■ SUPPLIED DATA
________________________

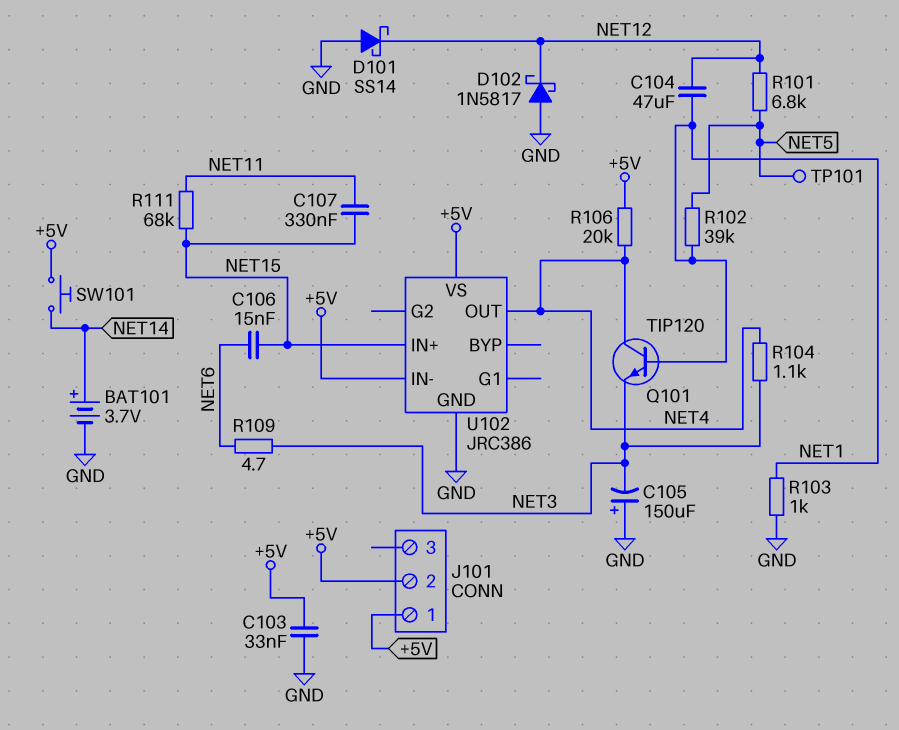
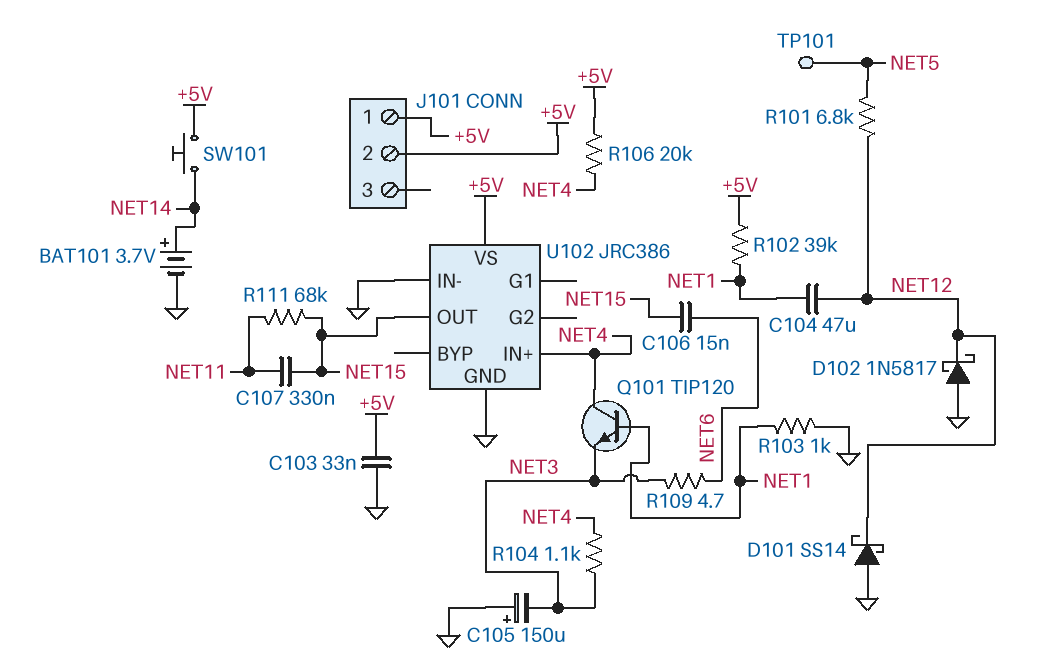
R102: 39k (NET1, NET5) -> 39k (+5V, NET1)
U102 pin IN+: NET15 -> NET4
U102 pin IN-: +5V -> GND
U102 pin OUT: NET4 -> NET15

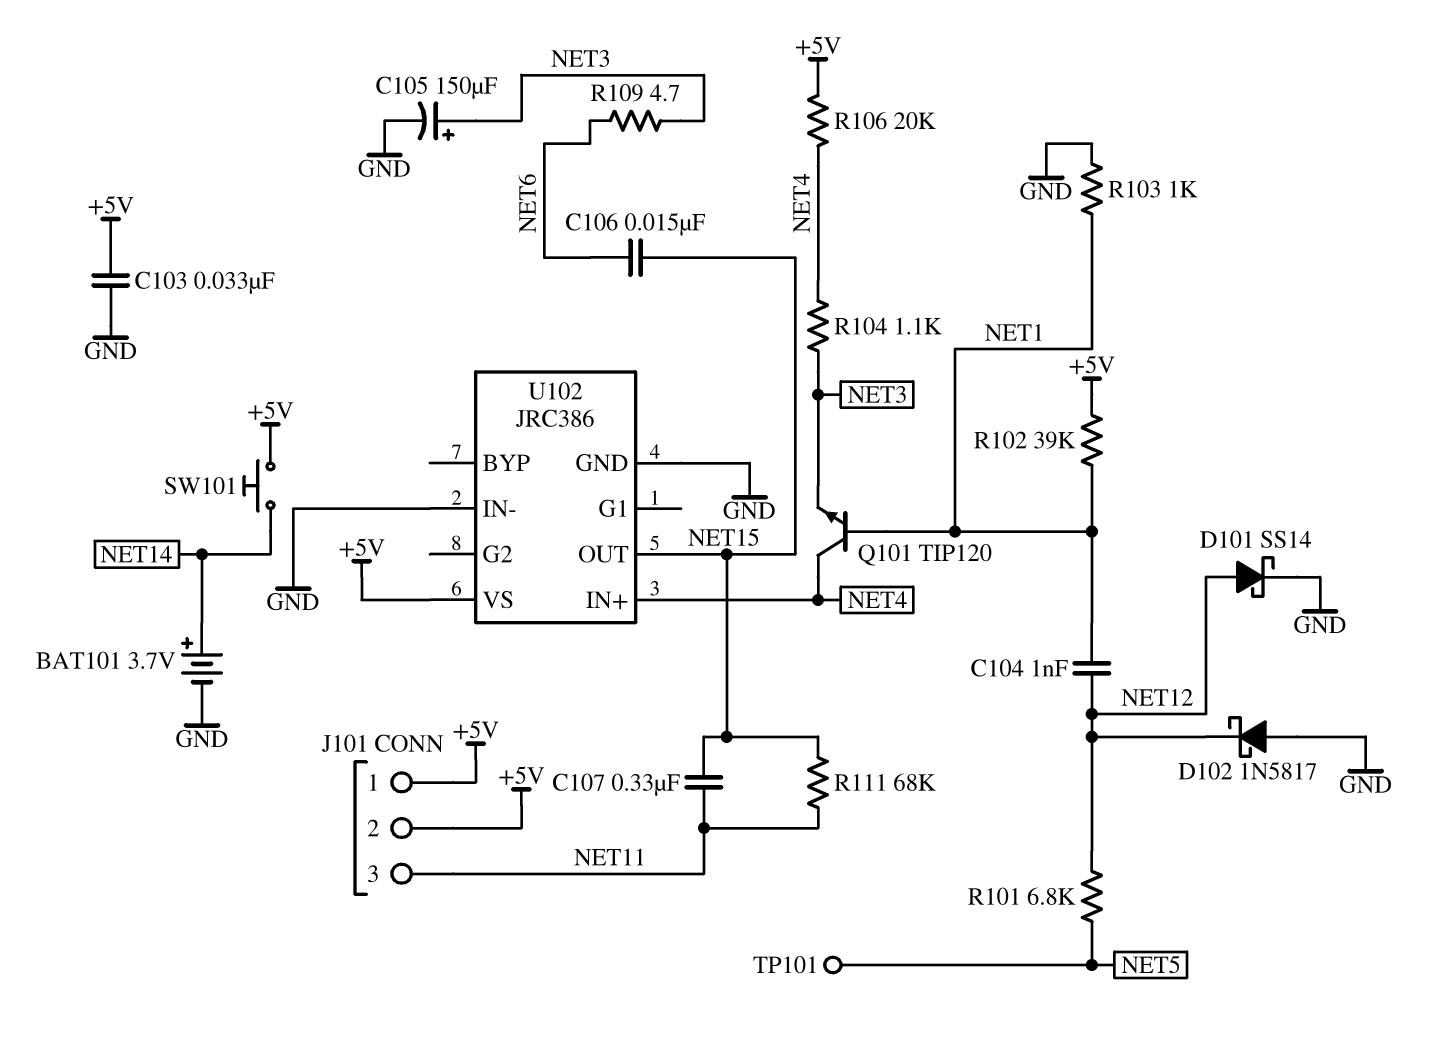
C104: 47uF (NET1, NET12) -> 1nF (NET1, NET12)
C105: 150uF (plus GND, minus NET3) -> 150uF (plus NET3, minus GND)
D101: schottky SS14 (A GND, K NET12) -> schottky SS14 (A NET12, K GND)
J101 pin 3: none -> NET11

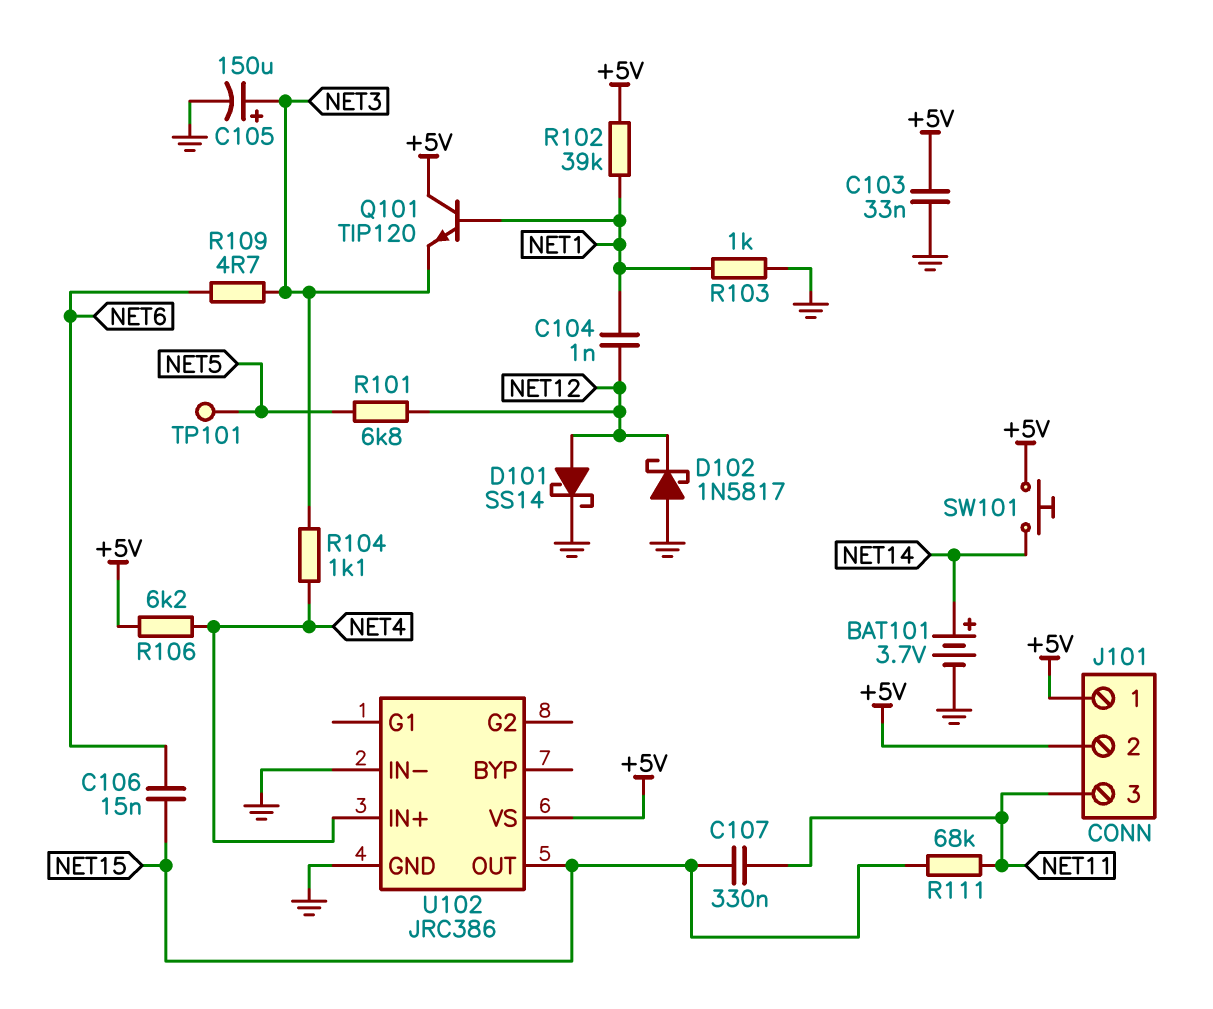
Q101: NPN TIP120 (B NET1, C NET4, E NET3) -> NPN TIP120 (B NET1, C +5V, E NET3)
R106: 20k (+5V, NET4) -> 6.2k (+5V, NET4)

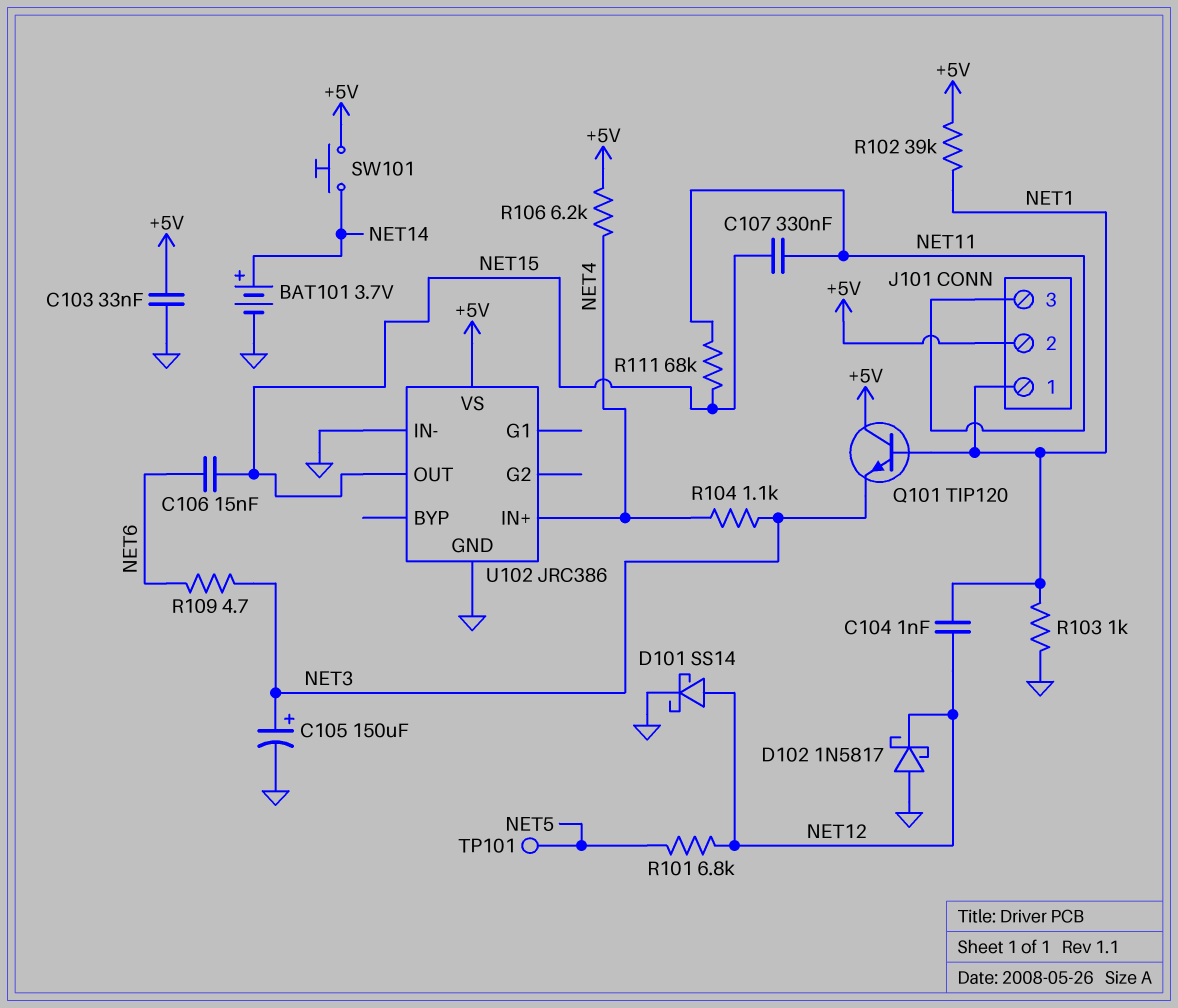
J101 pin 1: +5V -> NET1

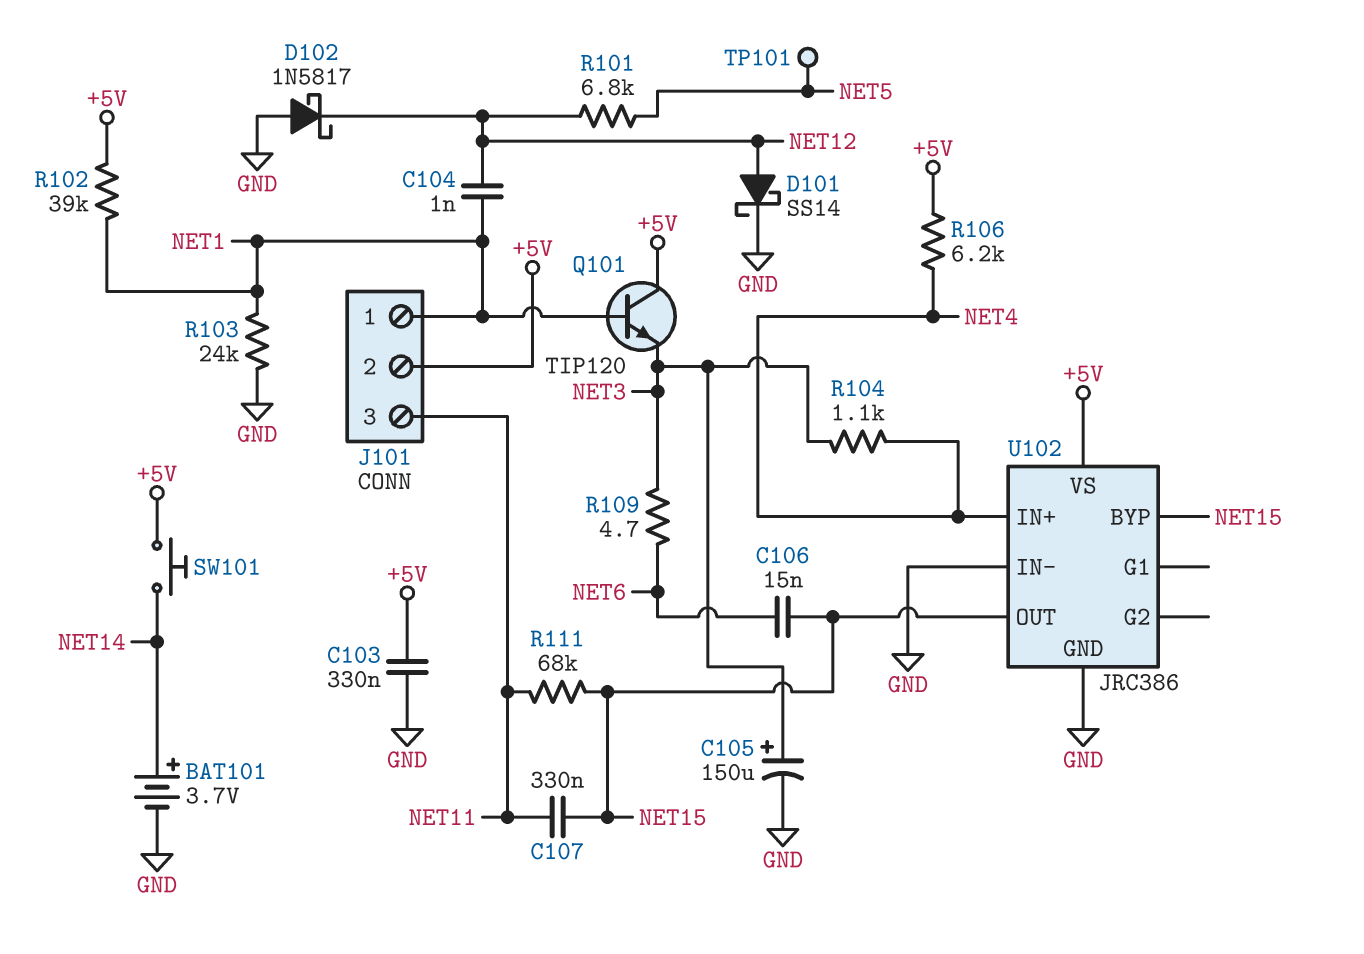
C103: 33nF (+5V, GND) -> 330nF (+5V, GND)
R103: 1k (GND, NET1) -> 24k (GND, NET1)
U102 pin BYP: none -> NET15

________________________

■ EXERCISE DESCRIPTION
An exact transcription of the material is required, without any pictures.

■ ANSWER BELOW
R102: 39k (NET1, NET5) -> 39k (+5V, NET1)
U102 pin IN+: NET15 -> NET4
U102 pin IN-: +5V -> GND
U102 pin OUT: NET4 -> NET15

C104: 47uF (NET1, NET12) -> 1nF (NET1, NET12)
C105: 150uF (plus GND, minus NET3) -> 150uF (plus NET3, minus GND)
D101: schottky SS14 (A GND, K NET12) -> schottky SS14 (A NET12, K GND)
J101 pin 3: none -> NET11

Q101: NPN TIP120 (B NET1, C NET4, E NET3) -> NPN TIP120 (B NET1, C +5V, E NET3)
R106: 20k (+5V, NET4) -> 6.2k (+5V, NET4)

J101 pin 1: +5V -> NET1

C103: 33nF (+5V, GND) -> 330nF (+5V, GND)
R103: 1k (GND, NET1) -> 24k (GND, NET1)
U102 pin BYP: none -> NET15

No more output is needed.